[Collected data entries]
=== Begin Enclosure ===

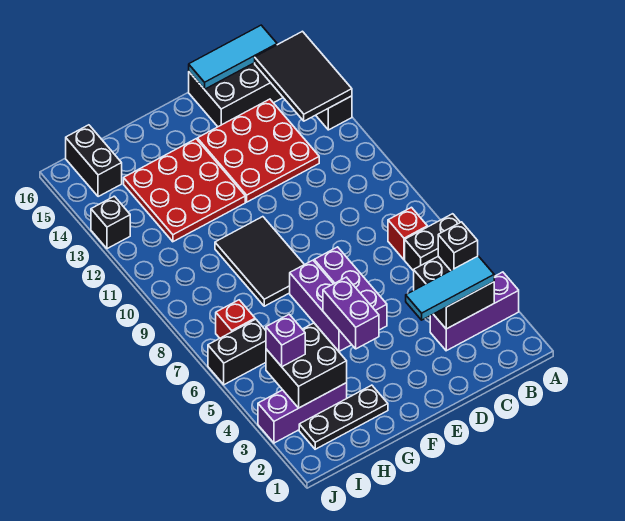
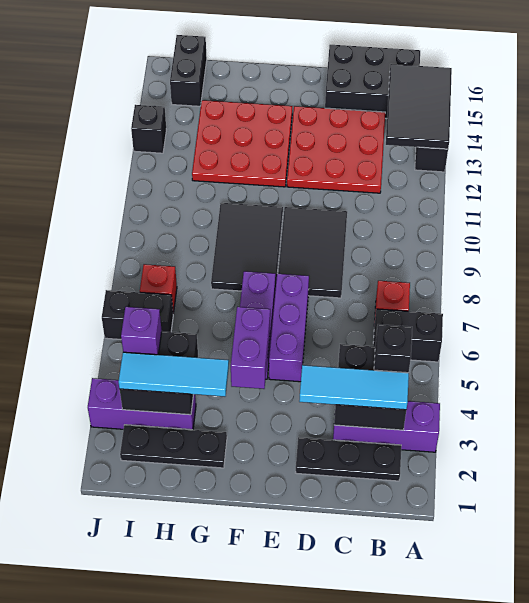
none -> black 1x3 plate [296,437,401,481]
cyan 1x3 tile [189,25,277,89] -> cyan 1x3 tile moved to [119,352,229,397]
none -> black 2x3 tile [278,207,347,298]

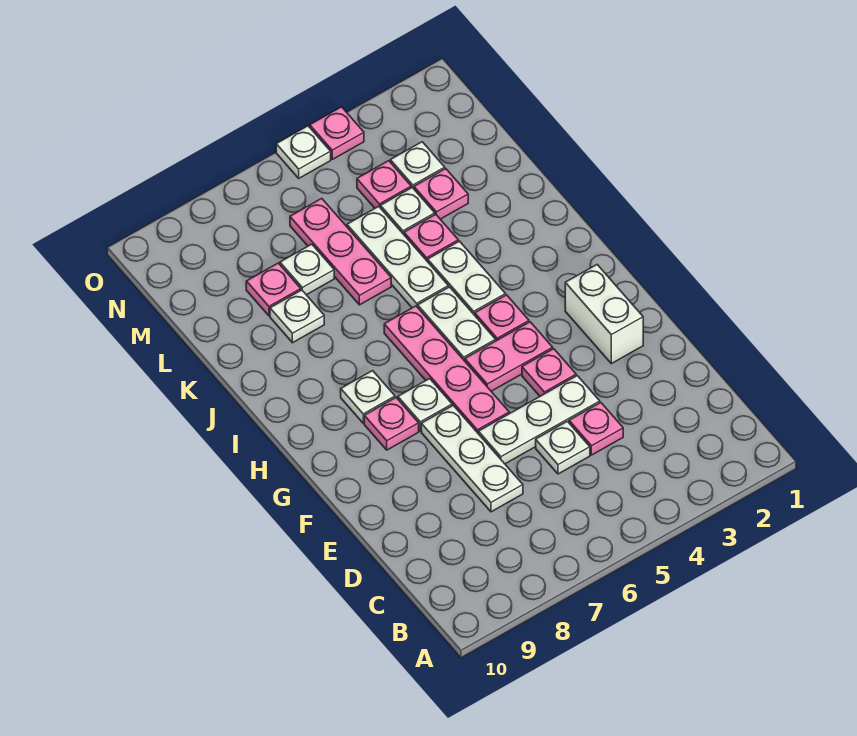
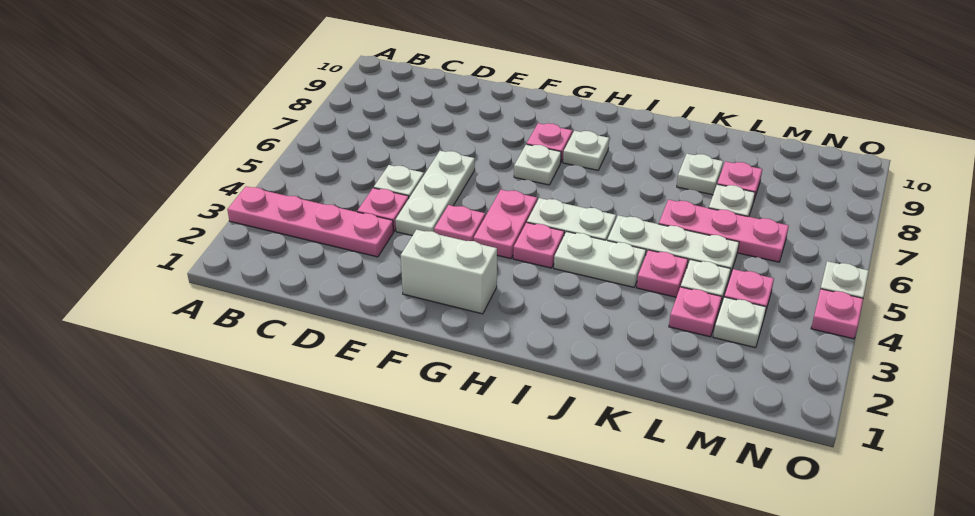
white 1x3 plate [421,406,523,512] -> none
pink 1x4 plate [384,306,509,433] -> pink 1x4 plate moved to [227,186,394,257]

=== End Enclosure ===

_About this task_. With the pictures left out, please output each line from the one containing "cyan 1x3 tile [189,25,277,89]" through the end of the entries, exactly as it is.

_Solution_.
cyan 1x3 tile [189,25,277,89] -> cyan 1x3 tile moved to [119,352,229,397]
none -> black 2x3 tile [278,207,347,298]

white 1x3 plate [421,406,523,512] -> none
pink 1x4 plate [384,306,509,433] -> pink 1x4 plate moved to [227,186,394,257]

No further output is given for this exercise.